Material to process

★ ★ ★ ★ ★

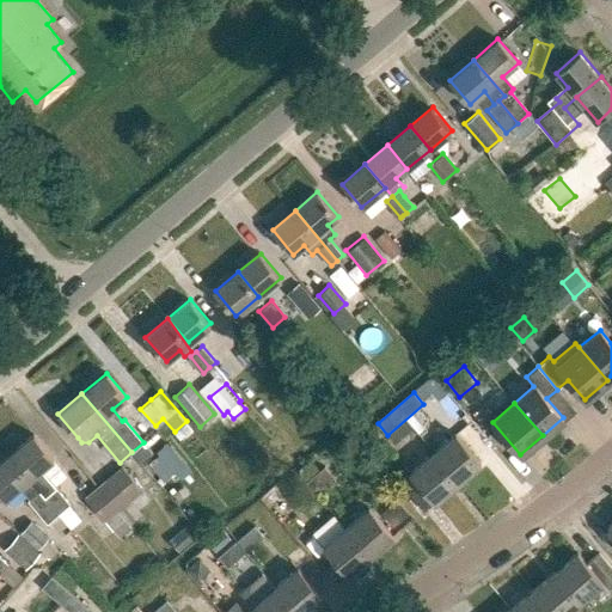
[(209,428),(220,442),(238,428),(226,414),(209,428)]
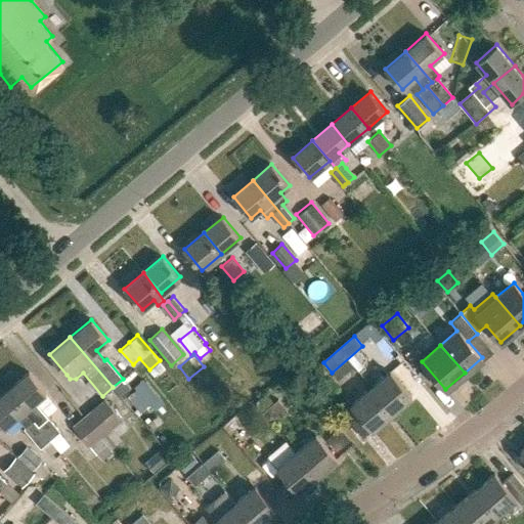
[(370,388),(393,413),(412,397),(391,370),(370,388)]
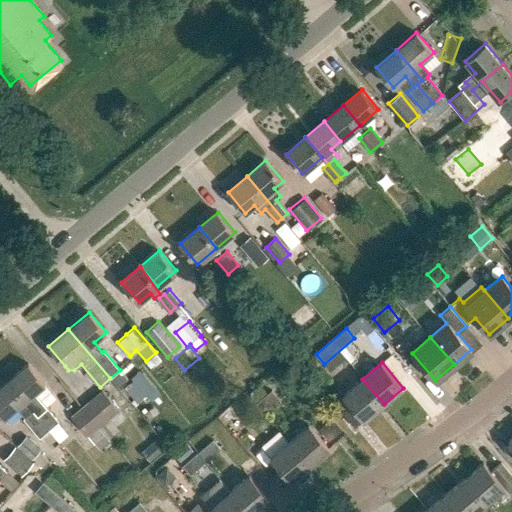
[(7,381),(49,430),(58,422),(42,403),(41,404),(33,394),(45,384),(28,364),(7,381)]
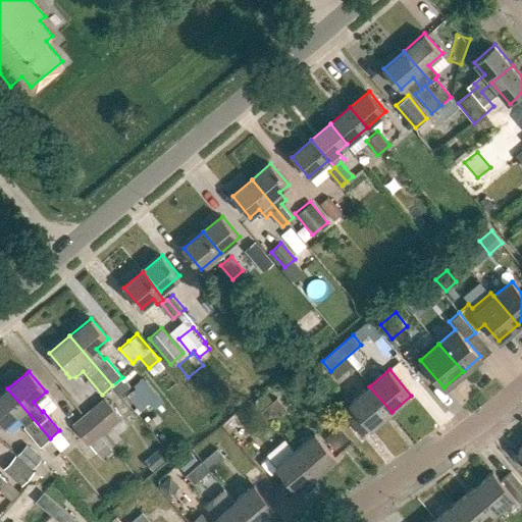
[(146,379),(137,387),(150,402),(159,394),(146,379)]
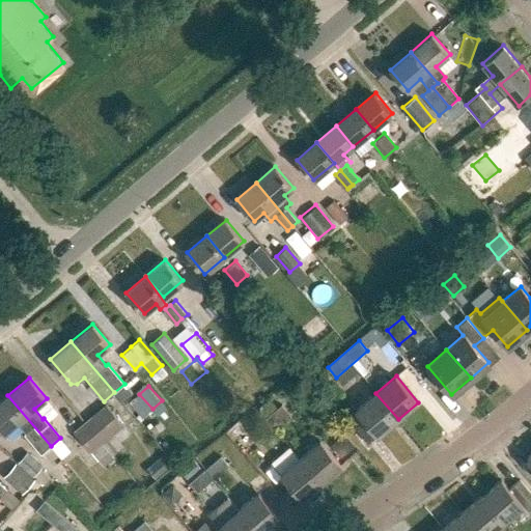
[(356,410),(378,436),(398,419),(375,393),(356,410)]
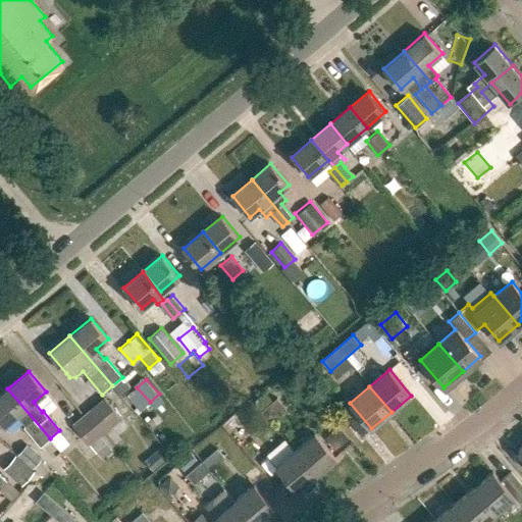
[(23,427),(40,447),(50,438),(7,388),(0,394),(0,421),(4,426),(16,416),(24,426),(23,427)]
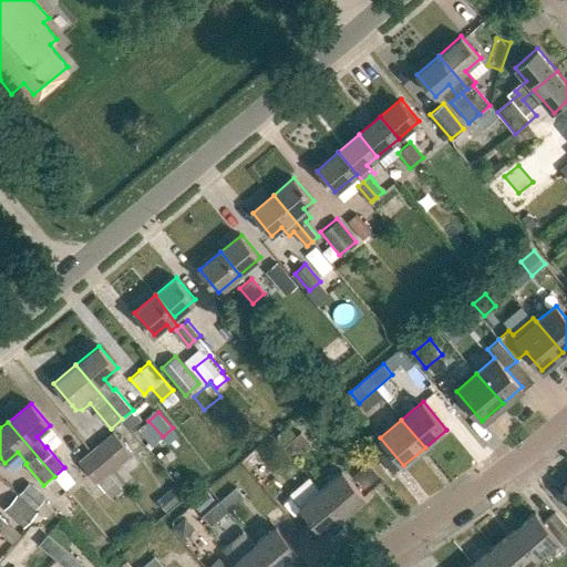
[(286,426),(276,434),(277,436),(292,455),(309,442),(300,432),(295,436),(286,426)]
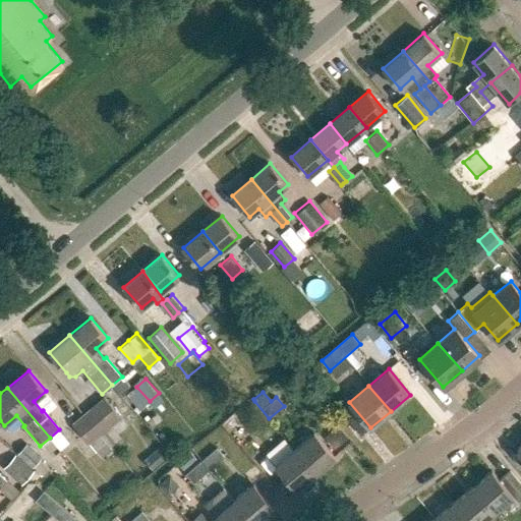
[(103,398),(83,414),(100,435),(119,418),(103,398)]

★ ★ ★ ★ ★

What you will do
Pictures stay out; the entries above are to be output exactly as given.

Solution
[(209,428),(220,442),(238,428),(226,414),(209,428)]
[(370,388),(393,413),(412,397),(391,370),(370,388)]
[(7,381),(49,430),(58,422),(42,403),(41,404),(33,394),(45,384),(28,364),(7,381)]
[(146,379),(137,387),(150,402),(159,394),(146,379)]
[(356,410),(378,436),(398,419),(375,393),(356,410)]
[(23,427),(40,447),(50,438),(7,388),(0,394),(0,421),(4,426),(16,416),(24,426),(23,427)]
[(286,426),(276,434),(277,436),(292,455),(309,442),(300,432),(295,436),(286,426)]
[(103,398),(83,414),(100,435),(119,418),(103,398)]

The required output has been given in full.